Exercise objective — Exact repetition of every entry is required.

(Version comparison data)
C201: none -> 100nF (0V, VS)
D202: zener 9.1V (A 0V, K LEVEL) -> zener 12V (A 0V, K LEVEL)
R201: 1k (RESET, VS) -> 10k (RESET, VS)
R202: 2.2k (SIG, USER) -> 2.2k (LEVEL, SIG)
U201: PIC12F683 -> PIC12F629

Response to the exercise —
C201: none -> 100nF (0V, VS)
D202: zener 9.1V (A 0V, K LEVEL) -> zener 12V (A 0V, K LEVEL)
R201: 1k (RESET, VS) -> 10k (RESET, VS)
R202: 2.2k (SIG, USER) -> 2.2k (LEVEL, SIG)
U201: PIC12F683 -> PIC12F629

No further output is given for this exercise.